= EXERCISE INSTRUCTIONS =
Your copy of the data should leave out the images and match everything else exactly.

= PROVIDED DATA =
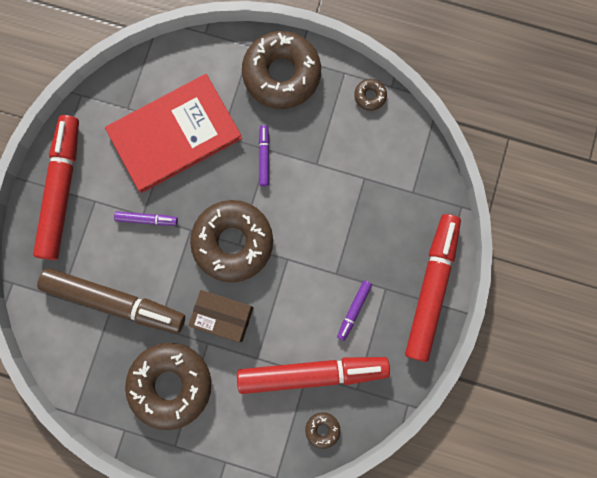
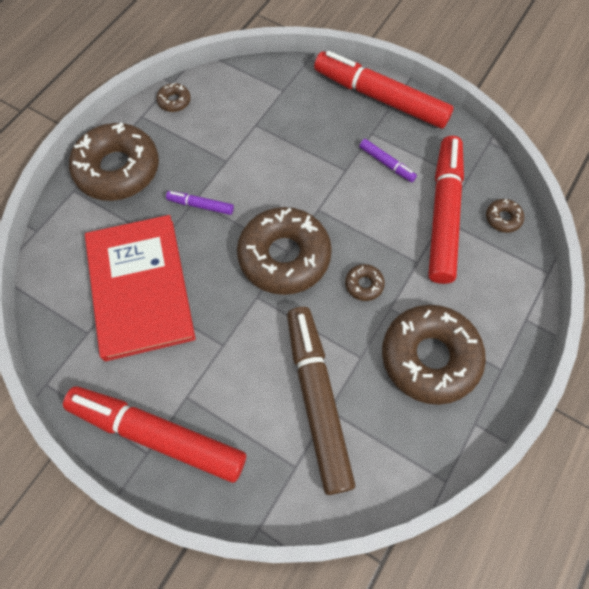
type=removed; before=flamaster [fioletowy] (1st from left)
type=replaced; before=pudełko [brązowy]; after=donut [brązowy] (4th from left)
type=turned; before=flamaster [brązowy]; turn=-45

= SOLUTION FOR THIS PROBLEM =
type=removed; before=flamaster [fioletowy] (1st from left)
type=replaced; before=pudełko [brązowy]; after=donut [brązowy] (4th from left)
type=turned; before=flamaster [brązowy]; turn=-45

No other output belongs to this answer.